**Assigned task**
Sort through the material below and copy each line with "cylinder".

···

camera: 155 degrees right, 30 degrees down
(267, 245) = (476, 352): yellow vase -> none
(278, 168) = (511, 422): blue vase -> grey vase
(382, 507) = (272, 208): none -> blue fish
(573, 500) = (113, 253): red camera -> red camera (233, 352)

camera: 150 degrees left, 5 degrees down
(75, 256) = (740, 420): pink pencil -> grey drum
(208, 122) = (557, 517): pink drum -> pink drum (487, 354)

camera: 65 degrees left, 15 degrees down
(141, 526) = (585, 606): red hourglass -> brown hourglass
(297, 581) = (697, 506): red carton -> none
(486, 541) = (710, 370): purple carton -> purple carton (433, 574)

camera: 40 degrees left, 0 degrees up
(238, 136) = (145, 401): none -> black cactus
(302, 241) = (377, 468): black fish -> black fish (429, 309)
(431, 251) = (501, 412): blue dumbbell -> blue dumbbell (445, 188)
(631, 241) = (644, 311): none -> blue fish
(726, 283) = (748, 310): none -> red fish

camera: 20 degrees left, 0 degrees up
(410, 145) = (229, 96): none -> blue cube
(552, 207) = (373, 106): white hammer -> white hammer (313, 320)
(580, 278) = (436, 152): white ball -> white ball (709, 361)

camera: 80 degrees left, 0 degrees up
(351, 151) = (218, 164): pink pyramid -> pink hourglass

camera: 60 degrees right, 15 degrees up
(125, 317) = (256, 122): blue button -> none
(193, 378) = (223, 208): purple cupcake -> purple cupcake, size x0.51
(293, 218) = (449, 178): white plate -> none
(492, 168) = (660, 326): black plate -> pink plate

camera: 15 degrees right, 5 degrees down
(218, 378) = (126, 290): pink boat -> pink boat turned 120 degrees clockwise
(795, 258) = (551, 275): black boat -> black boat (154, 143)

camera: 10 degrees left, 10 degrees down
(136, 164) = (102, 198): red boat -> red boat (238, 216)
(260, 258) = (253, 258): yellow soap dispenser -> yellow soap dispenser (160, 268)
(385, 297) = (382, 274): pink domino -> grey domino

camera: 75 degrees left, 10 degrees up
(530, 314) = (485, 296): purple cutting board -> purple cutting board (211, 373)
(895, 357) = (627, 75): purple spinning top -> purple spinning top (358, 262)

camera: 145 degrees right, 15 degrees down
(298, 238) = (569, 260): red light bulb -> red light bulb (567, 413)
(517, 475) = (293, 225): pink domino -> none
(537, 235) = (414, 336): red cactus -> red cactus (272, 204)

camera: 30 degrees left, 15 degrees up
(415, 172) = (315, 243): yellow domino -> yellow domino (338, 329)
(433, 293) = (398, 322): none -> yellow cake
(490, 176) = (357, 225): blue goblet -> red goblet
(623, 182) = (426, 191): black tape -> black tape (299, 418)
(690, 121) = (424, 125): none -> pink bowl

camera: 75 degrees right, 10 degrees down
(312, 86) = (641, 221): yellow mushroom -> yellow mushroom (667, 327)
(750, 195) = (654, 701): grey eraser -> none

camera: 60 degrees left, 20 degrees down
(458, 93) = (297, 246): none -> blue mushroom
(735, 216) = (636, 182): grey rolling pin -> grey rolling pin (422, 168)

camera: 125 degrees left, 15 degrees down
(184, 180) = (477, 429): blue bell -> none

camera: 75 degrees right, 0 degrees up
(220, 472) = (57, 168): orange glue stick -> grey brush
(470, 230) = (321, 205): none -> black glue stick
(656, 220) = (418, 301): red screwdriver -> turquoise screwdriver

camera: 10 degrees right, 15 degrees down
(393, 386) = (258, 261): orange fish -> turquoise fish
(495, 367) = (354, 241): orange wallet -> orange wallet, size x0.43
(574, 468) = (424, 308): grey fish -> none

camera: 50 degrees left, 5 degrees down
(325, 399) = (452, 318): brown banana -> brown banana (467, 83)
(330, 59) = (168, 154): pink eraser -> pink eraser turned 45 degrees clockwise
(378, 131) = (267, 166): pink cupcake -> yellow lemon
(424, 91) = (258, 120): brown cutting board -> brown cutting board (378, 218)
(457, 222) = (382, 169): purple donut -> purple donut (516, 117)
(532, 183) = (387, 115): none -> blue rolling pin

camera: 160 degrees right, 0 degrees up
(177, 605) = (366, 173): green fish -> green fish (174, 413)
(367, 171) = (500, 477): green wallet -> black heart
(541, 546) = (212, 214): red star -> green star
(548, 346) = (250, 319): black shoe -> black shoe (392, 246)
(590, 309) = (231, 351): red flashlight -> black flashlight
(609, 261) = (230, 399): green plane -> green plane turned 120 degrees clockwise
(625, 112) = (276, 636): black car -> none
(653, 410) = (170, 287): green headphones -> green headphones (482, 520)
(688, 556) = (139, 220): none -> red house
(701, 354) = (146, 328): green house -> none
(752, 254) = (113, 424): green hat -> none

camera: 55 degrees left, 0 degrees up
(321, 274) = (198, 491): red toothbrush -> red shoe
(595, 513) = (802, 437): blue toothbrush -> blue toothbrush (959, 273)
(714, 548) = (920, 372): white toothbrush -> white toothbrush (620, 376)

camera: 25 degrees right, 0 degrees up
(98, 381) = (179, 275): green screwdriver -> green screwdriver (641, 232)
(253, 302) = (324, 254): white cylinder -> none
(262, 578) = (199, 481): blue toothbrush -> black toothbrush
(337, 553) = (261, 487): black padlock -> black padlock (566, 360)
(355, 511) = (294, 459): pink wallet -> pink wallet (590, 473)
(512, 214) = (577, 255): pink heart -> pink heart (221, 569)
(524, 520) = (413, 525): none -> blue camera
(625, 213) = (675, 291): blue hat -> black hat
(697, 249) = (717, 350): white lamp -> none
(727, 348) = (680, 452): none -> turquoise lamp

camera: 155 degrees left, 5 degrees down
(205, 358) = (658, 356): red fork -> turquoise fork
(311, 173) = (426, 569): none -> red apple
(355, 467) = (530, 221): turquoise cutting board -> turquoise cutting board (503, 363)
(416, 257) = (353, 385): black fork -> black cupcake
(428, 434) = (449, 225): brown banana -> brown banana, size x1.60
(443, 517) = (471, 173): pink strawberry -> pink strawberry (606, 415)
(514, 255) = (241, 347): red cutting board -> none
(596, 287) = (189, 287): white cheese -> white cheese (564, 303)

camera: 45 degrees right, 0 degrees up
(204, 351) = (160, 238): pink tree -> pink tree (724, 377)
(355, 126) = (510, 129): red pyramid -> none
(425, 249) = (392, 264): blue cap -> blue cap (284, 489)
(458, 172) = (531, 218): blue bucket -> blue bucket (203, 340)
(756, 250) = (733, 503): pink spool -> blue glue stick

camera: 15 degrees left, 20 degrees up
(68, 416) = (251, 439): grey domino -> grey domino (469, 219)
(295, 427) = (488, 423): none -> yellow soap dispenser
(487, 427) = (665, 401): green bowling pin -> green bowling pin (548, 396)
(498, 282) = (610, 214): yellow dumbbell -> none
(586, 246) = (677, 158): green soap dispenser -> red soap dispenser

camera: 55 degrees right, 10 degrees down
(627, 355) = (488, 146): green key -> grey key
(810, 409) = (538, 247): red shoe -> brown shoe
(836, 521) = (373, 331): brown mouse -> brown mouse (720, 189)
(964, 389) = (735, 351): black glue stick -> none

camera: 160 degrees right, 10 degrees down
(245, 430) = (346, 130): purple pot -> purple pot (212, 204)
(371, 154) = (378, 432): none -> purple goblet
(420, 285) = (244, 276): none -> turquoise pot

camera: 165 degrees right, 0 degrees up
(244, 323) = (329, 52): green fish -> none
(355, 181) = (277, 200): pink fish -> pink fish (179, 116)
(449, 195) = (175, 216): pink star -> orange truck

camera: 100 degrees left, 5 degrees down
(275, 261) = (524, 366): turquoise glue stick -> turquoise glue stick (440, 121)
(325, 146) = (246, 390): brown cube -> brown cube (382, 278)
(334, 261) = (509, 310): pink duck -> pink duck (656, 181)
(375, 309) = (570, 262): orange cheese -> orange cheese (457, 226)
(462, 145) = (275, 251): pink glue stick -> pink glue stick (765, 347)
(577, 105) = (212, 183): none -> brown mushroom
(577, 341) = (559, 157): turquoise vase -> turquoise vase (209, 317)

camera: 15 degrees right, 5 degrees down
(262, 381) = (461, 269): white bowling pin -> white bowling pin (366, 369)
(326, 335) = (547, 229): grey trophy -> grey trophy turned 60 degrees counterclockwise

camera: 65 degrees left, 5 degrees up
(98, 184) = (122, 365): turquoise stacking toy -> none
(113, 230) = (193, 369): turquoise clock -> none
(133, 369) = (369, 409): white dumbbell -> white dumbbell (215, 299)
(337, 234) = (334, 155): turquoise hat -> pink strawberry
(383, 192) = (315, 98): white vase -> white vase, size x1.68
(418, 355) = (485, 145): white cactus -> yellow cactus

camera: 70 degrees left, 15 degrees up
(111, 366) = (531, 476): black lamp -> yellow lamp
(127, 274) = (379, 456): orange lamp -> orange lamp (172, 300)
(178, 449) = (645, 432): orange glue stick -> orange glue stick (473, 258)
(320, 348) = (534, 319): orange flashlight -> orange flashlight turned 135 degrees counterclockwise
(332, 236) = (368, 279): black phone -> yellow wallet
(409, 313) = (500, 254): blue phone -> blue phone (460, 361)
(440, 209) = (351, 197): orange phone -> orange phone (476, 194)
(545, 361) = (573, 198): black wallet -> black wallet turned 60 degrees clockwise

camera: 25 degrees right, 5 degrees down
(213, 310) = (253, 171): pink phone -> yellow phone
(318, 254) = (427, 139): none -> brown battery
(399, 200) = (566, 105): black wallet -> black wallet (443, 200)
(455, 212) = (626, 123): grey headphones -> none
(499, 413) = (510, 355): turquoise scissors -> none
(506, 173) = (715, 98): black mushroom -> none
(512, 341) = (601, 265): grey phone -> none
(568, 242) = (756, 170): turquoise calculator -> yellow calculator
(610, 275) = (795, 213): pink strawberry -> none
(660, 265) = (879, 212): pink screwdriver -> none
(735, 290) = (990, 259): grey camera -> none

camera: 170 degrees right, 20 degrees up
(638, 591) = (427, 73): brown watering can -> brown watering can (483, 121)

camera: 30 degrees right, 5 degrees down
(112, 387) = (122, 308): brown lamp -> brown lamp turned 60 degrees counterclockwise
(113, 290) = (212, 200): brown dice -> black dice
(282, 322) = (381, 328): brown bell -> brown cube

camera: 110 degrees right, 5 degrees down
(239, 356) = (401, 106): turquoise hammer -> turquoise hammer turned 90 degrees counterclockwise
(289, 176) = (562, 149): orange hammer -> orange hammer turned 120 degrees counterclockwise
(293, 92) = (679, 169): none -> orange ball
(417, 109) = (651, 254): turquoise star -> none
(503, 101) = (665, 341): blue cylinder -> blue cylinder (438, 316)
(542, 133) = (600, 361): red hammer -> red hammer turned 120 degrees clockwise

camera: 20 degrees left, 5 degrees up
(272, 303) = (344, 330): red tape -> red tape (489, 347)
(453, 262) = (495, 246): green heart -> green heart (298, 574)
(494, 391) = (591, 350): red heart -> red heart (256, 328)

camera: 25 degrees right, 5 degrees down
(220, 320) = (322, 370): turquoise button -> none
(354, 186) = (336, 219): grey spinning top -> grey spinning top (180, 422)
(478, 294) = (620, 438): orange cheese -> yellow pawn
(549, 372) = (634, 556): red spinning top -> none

···

**Exercise response**
(253, 302) = (324, 254): white cylinder -> none
(503, 101) = (665, 341): blue cylinder -> blue cylinder (438, 316)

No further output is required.